## Required work
Retype every line of the items below without any changes, and leave the pictures out.

Data drawn from a collection

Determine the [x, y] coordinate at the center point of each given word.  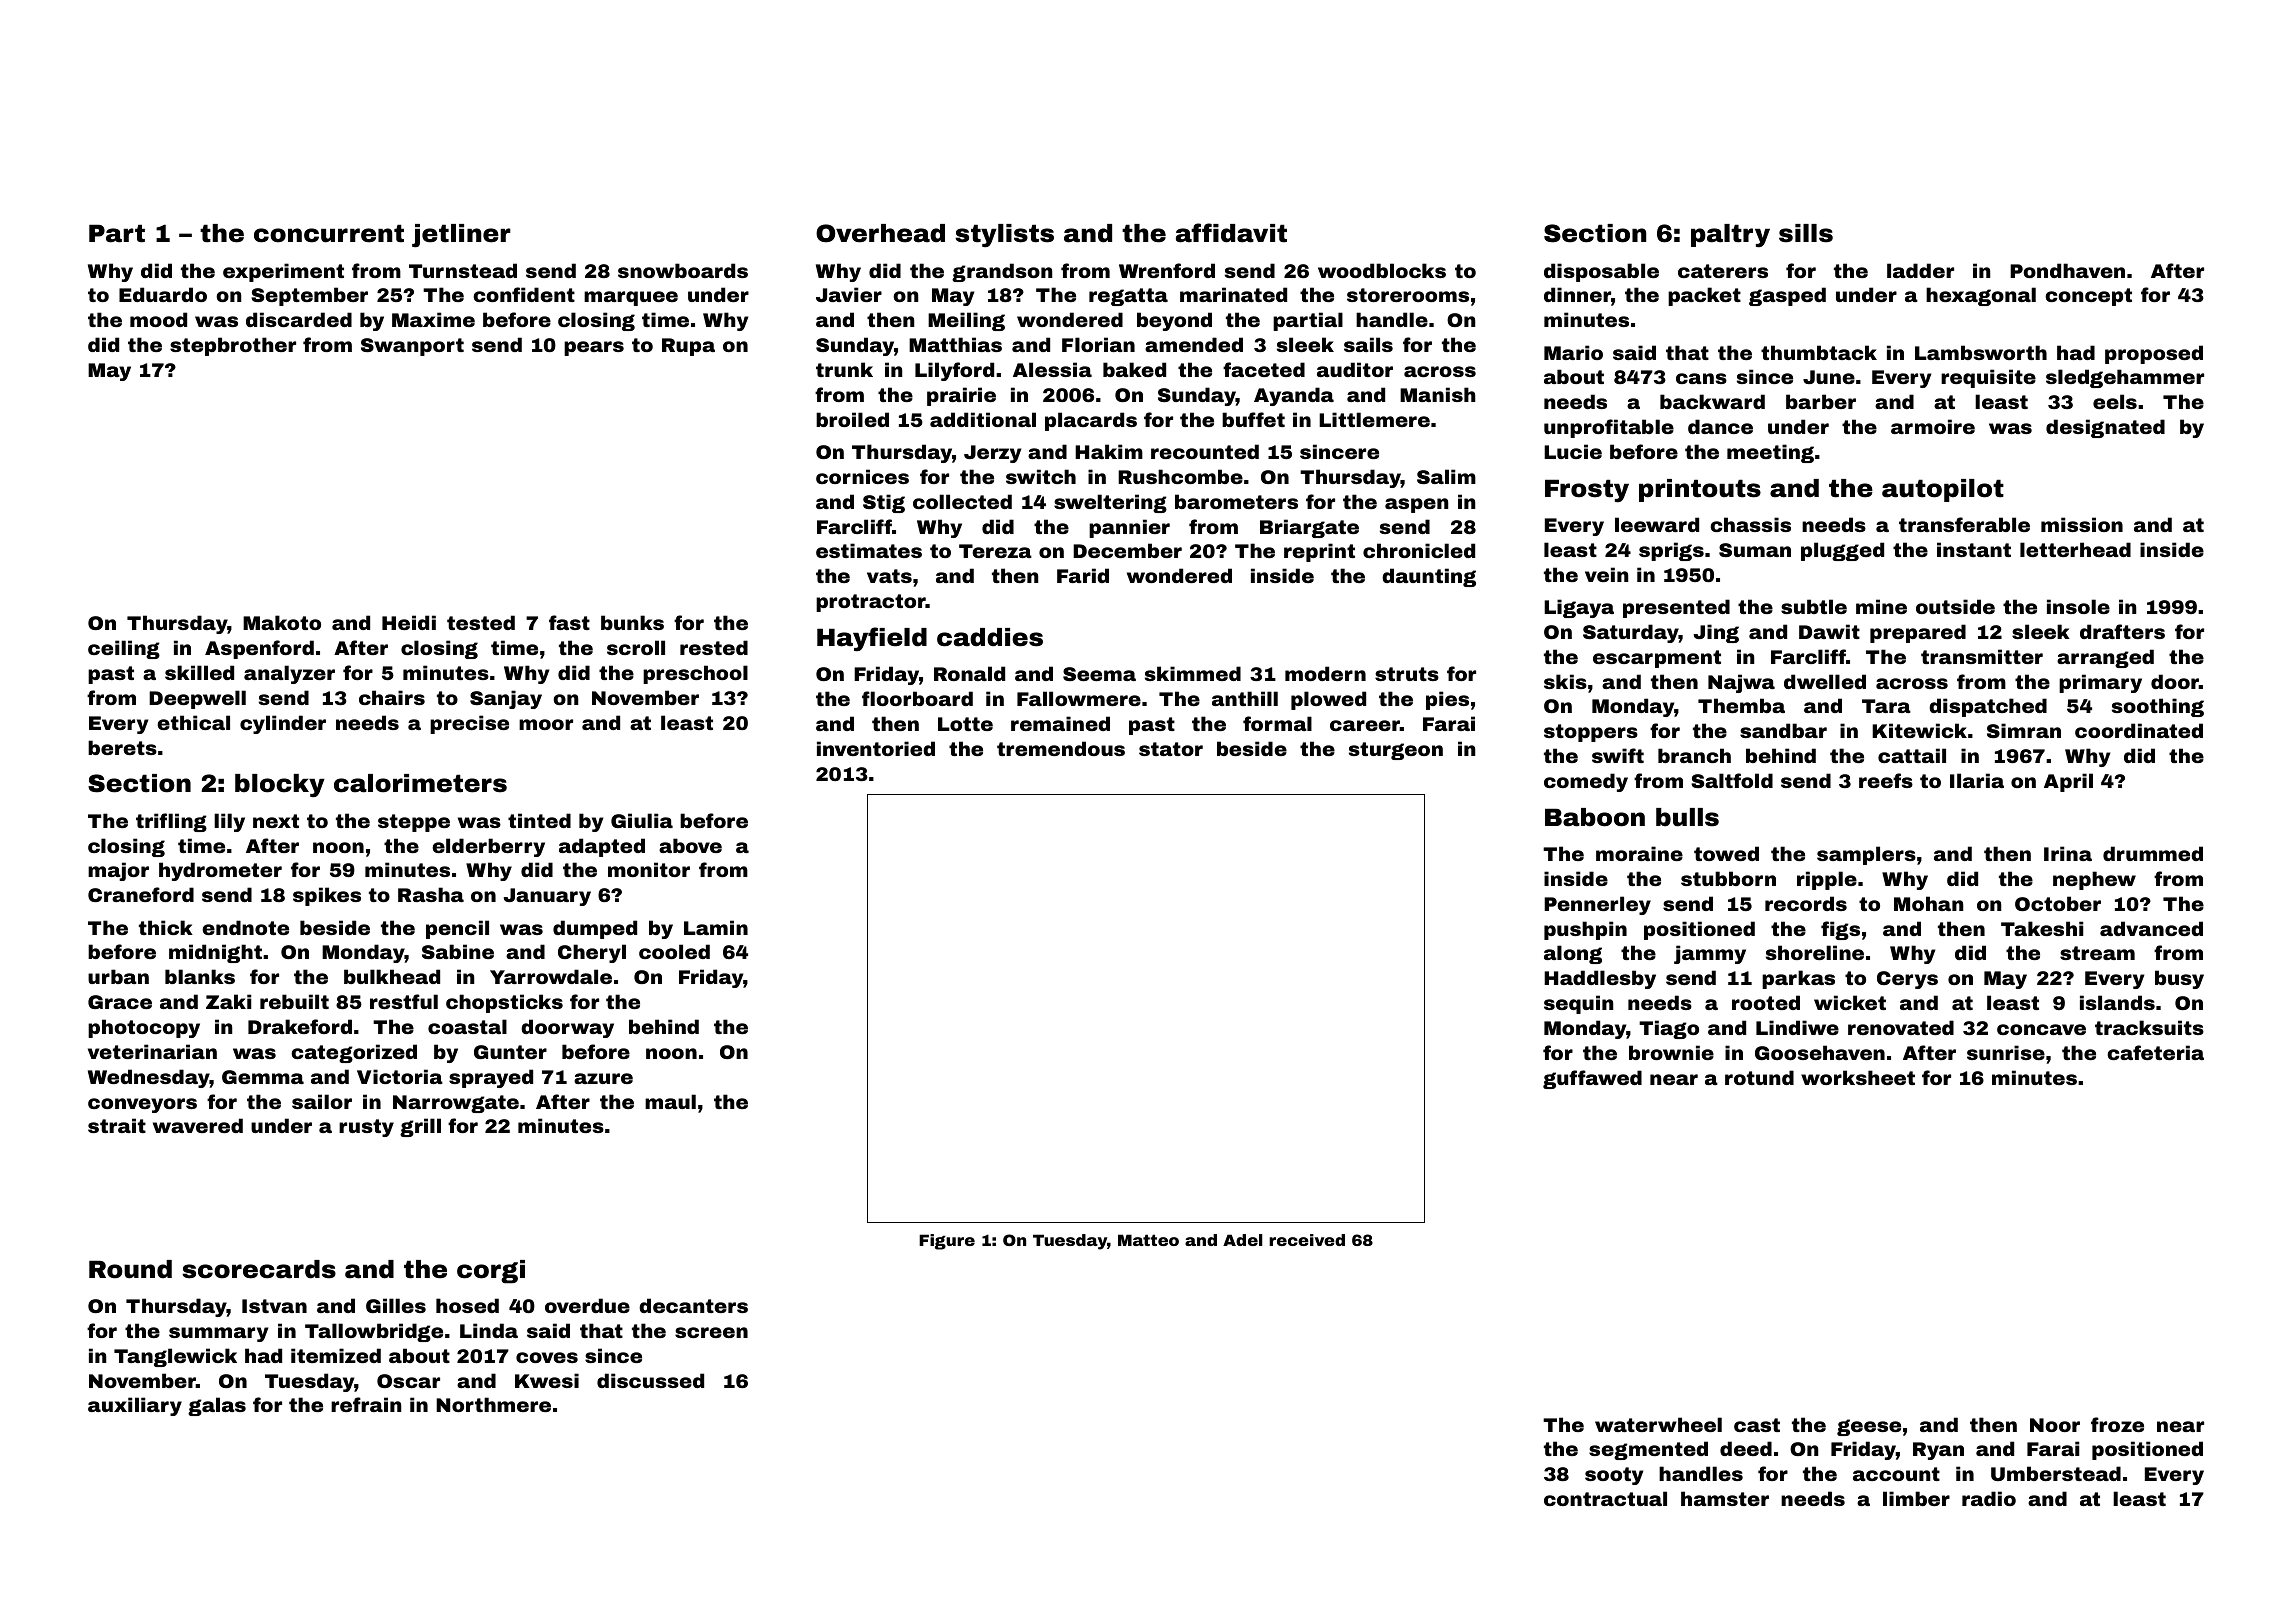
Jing [1716, 633]
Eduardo [163, 294]
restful [404, 1001]
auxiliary [135, 1406]
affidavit [1231, 233]
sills [1806, 233]
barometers [1236, 501]
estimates [869, 550]
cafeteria [2155, 1052]
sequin [1579, 1004]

## Answer for this exercise
Determine the [x, y] coordinate at the center point of each given word.  
Jing [1716, 633]
Eduardo [163, 294]
restful [404, 1001]
auxiliary [135, 1406]
affidavit [1231, 233]
sills [1806, 233]
barometers [1236, 501]
estimates [869, 550]
cafeteria [2155, 1052]
sequin [1579, 1004]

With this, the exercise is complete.